ACTION ITEM = Set down, word for word, the stretch of lines from the one containing "grey teapot [430,405,513,459]" to the end of the records below.
═════ DATASET ENTRIES
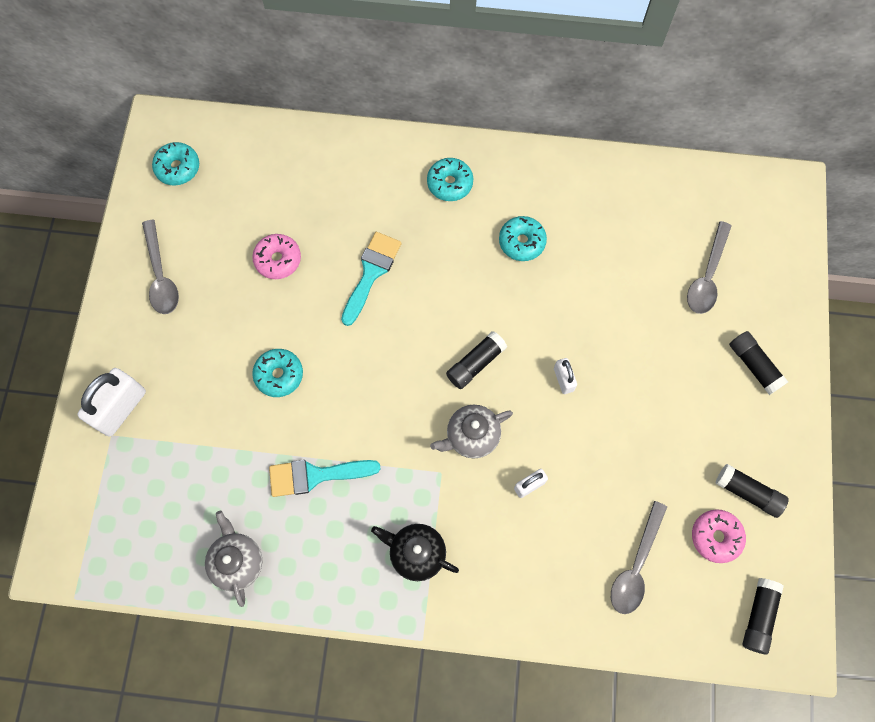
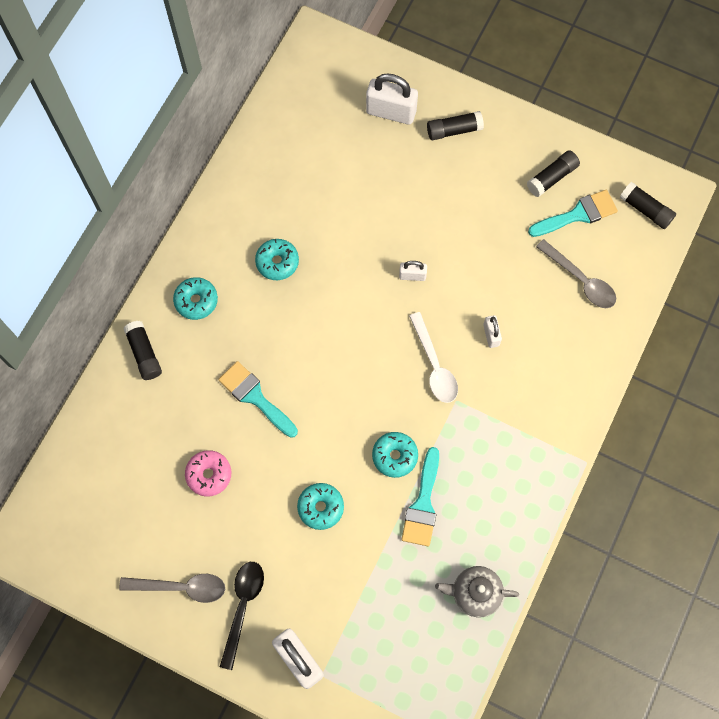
camera: 70 degrees left, 0 degrees up
turquoise donut [152,142,199,185] -> turquoise donut moved to [372,432,418,478]
black teapot [371,524,459,581] -> none
grey teapot [430,405,513,459] -> white spoon [409,312,458,403]
black glue stick [446,331,507,389] -> black glue stick moved to [123,321,162,380]
grey spoon [687,221,732,314] -> none
pink donut [692,509,746,563] -> turquoise brush [528,190,618,237]
none -> black spoon [220,562,264,670]
none -> white padlock [366,73,418,125]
══════════
WRITTEN REPLY =
grey teapot [430,405,513,459] -> white spoon [409,312,458,403]
black glue stick [446,331,507,389] -> black glue stick moved to [123,321,162,380]
grey spoon [687,221,732,314] -> none
pink donut [692,509,746,563] -> turquoise brush [528,190,618,237]
none -> black spoon [220,562,264,670]
none -> white padlock [366,73,418,125]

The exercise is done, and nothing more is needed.